§ **Set problem**: Reproduce all of the records below verbatim, keeping every line and character unchanged.

§ **Record extracts**:
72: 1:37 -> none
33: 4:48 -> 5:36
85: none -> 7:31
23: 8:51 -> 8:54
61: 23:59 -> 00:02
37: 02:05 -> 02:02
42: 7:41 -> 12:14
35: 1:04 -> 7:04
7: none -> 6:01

§ **Task result**:
72: 1:37 -> none
33: 4:48 -> 5:36
85: none -> 7:31
23: 8:51 -> 8:54
61: 23:59 -> 00:02
37: 02:05 -> 02:02
42: 7:41 -> 12:14
35: 1:04 -> 7:04
7: none -> 6:01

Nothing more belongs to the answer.